**Task description**. Reproduce each record verbatim, images excluded.

[[ Extracted material open ]]

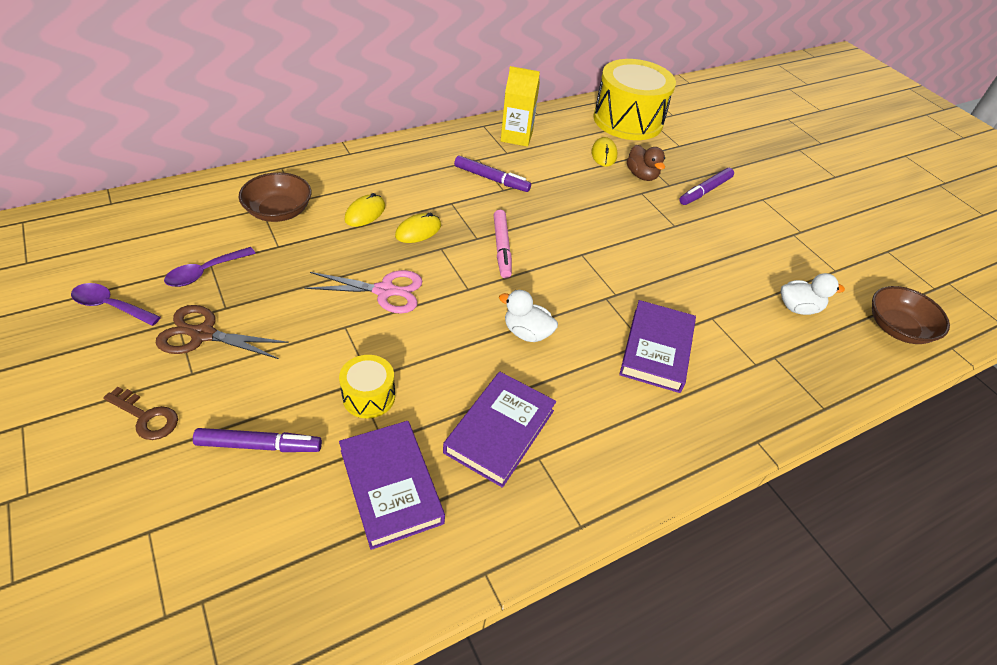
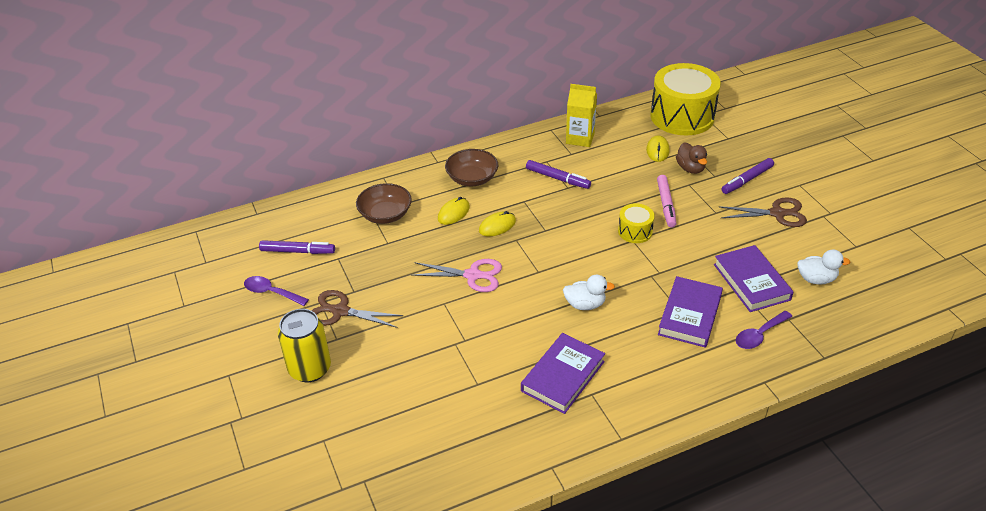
camera: 10 degrees right, 5 degrees down
brown key [103,387,178,440] -> yellow can [278,309,331,382]
purple spoon [164,247,256,287] -> purple spoon moved to [736,311,792,349]
purple marker [193,428,322,452] -> purple marker moved to [259,240,335,254]
yellow drum [339,355,395,418] -> yellow drum moved to [618,203,655,243]
purple book [339,421,445,550] -> purple book moved to [714,245,794,312]
pink marker [494,210,512,278] -> pink marker moved to [657,175,676,228]
white duck [499,290,558,342] -> white duck turned 150 degrees clockwise [563,275,615,310]
brown bowl [872,286,950,344] -> brown bowl moved to [445,149,498,186]
none -> brown scissors [719,198,807,227]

[[ Extracted material closed ]]

**Answer for this exercise**.
camera: 10 degrees right, 5 degrees down
brown key [103,387,178,440] -> yellow can [278,309,331,382]
purple spoon [164,247,256,287] -> purple spoon moved to [736,311,792,349]
purple marker [193,428,322,452] -> purple marker moved to [259,240,335,254]
yellow drum [339,355,395,418] -> yellow drum moved to [618,203,655,243]
purple book [339,421,445,550] -> purple book moved to [714,245,794,312]
pink marker [494,210,512,278] -> pink marker moved to [657,175,676,228]
white duck [499,290,558,342] -> white duck turned 150 degrees clockwise [563,275,615,310]
brown bowl [872,286,950,344] -> brown bowl moved to [445,149,498,186]
none -> brown scissors [719,198,807,227]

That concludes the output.